**RECORDED INFORMATION:**
++++++++++++++++++++

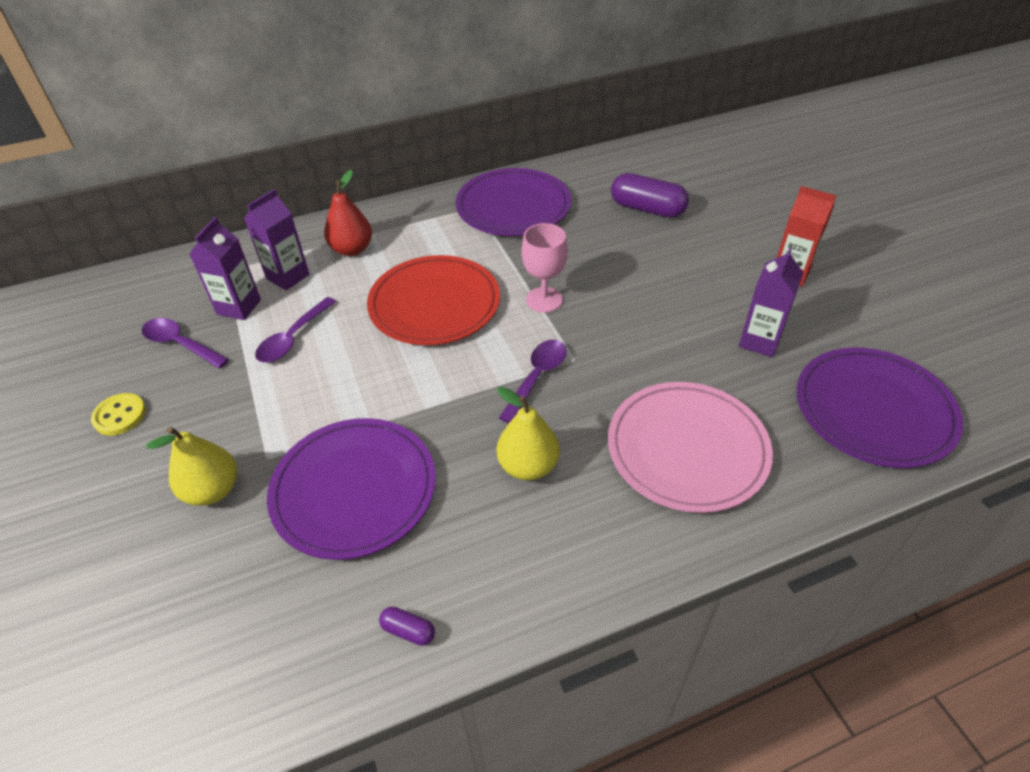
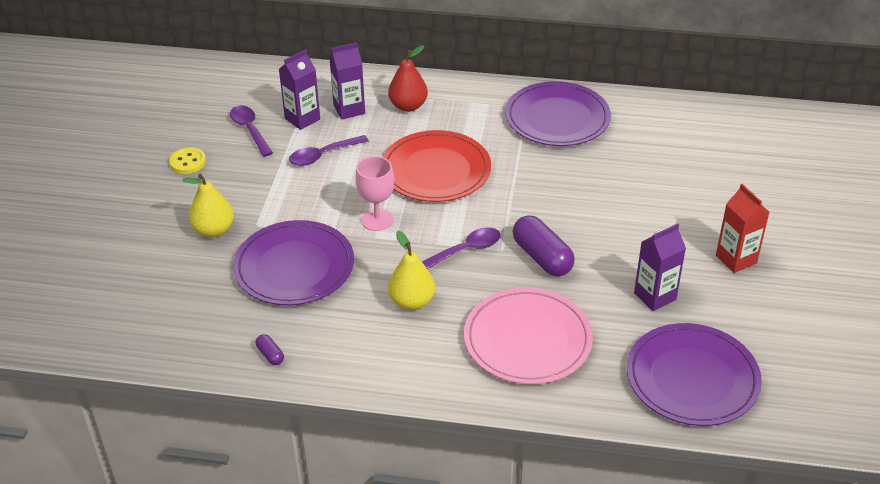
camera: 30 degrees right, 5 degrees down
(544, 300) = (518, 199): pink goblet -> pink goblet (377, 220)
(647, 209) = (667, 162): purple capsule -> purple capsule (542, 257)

++++++++++++++++++++

**YOUR GOAL:**
Give the listing again word for word, without its images.

**RESPONSE AREA:**
camera: 30 degrees right, 5 degrees down
(544, 300) = (518, 199): pink goblet -> pink goblet (377, 220)
(647, 209) = (667, 162): purple capsule -> purple capsule (542, 257)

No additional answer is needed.